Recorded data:
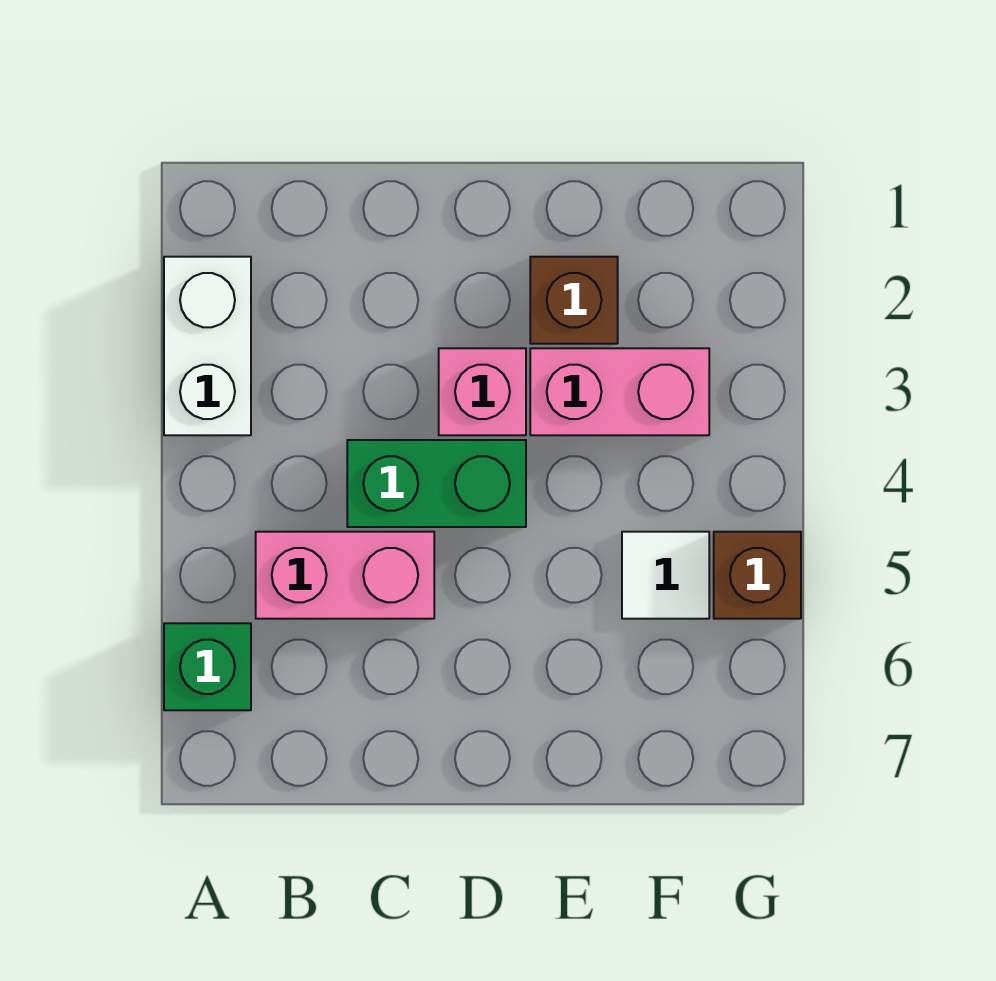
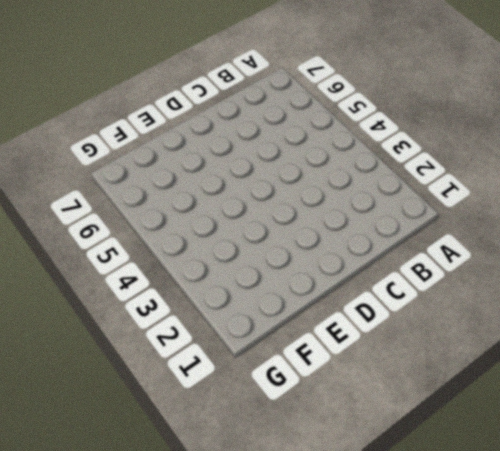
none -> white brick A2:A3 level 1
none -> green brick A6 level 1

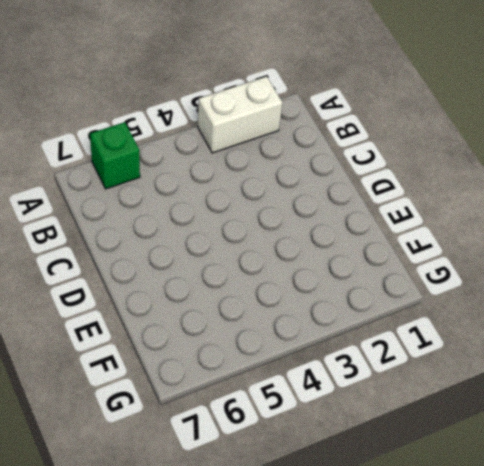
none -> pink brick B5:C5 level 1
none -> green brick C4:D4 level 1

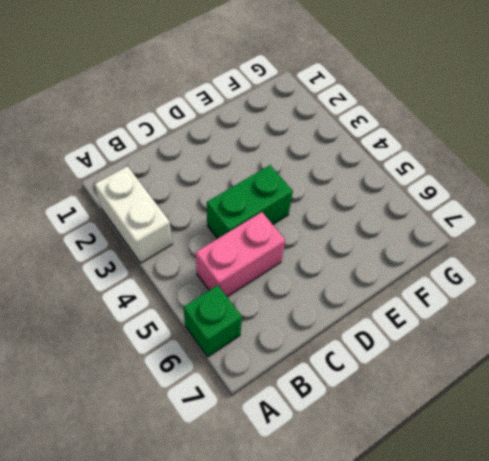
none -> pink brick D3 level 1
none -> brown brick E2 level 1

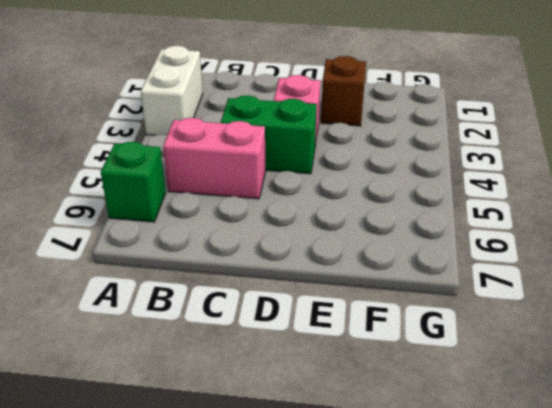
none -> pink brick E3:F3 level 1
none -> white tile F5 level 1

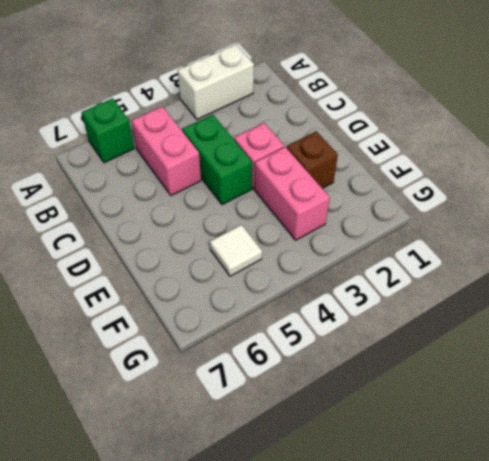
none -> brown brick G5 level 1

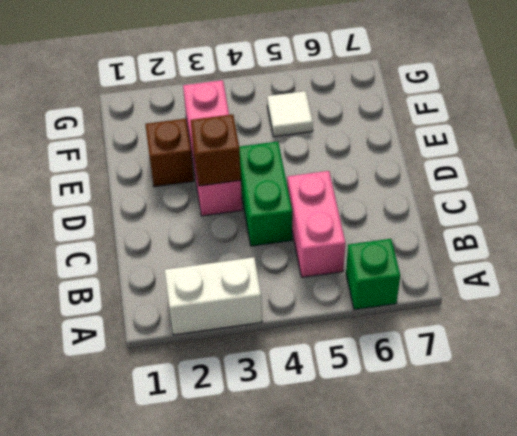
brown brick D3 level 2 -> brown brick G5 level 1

| AIM OF THE TASK |
Repeat every entry exactly. Do not include the pictures.

| SOLUTION TO THE PROBLEM |
none -> white brick A2:A3 level 1
none -> green brick A6 level 1

none -> pink brick B5:C5 level 1
none -> green brick C4:D4 level 1

none -> pink brick D3 level 1
none -> brown brick E2 level 1

none -> pink brick E3:F3 level 1
none -> white tile F5 level 1

none -> brown brick G5 level 1

brown brick D3 level 2 -> brown brick G5 level 1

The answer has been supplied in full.